PROBLEM TO WORK ON: Repeat the records word for word, excluding any picture.
** Opening DATA EXCERPTS block **
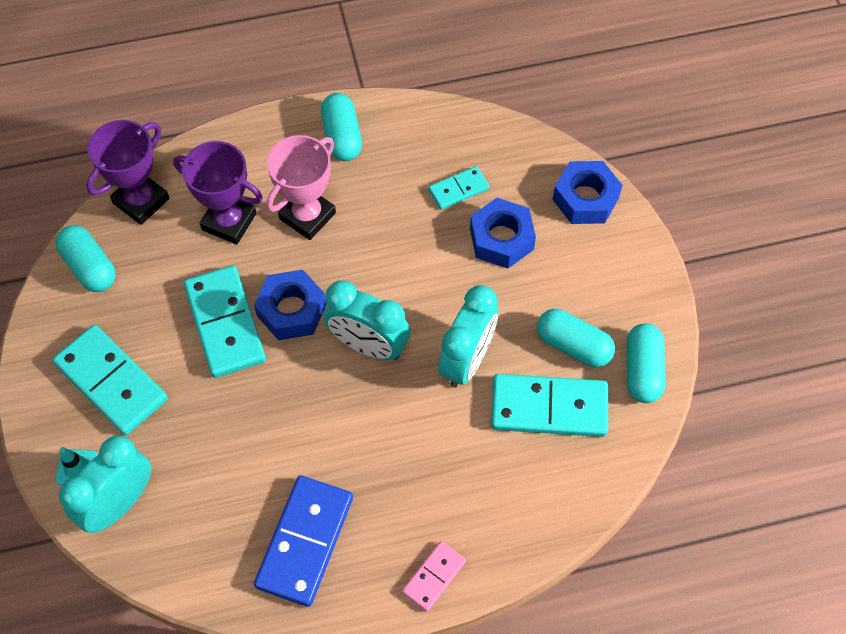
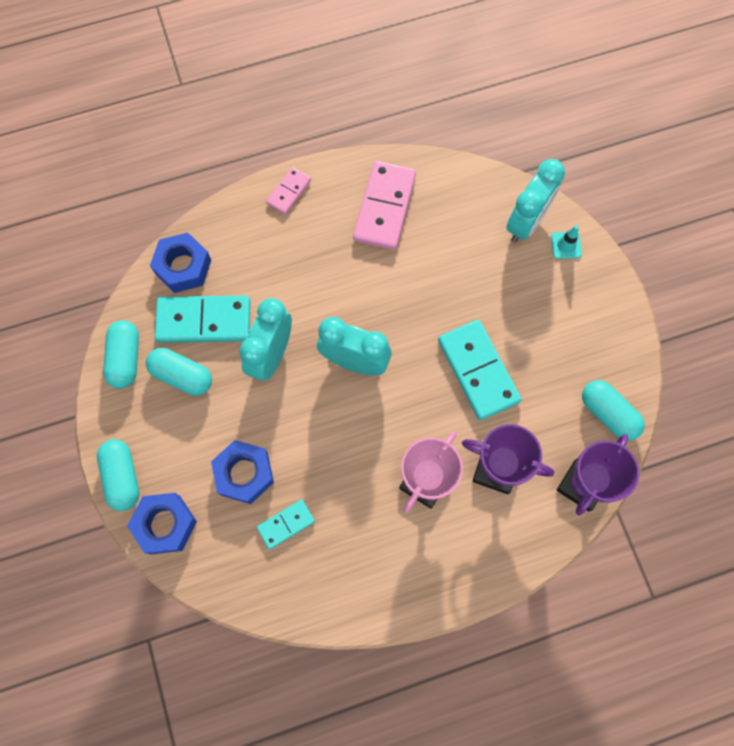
camera: 175 degrees right, 10 degrees up
(111, 381) = (559, 313): turquoise domino -> none
(291, 310) = (424, 387): blue nut -> blue nut (183, 267)
(304, 541) = (385, 207): blue domino -> pink domino
(342, 136) = (404, 577): turquoise capsule -> turquoise capsule (122, 477)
** Closing DATA EXCERPTS block **
REPLY:
camera: 175 degrees right, 10 degrees up
(111, 381) = (559, 313): turquoise domino -> none
(291, 310) = (424, 387): blue nut -> blue nut (183, 267)
(304, 541) = (385, 207): blue domino -> pink domino
(342, 136) = (404, 577): turquoise capsule -> turquoise capsule (122, 477)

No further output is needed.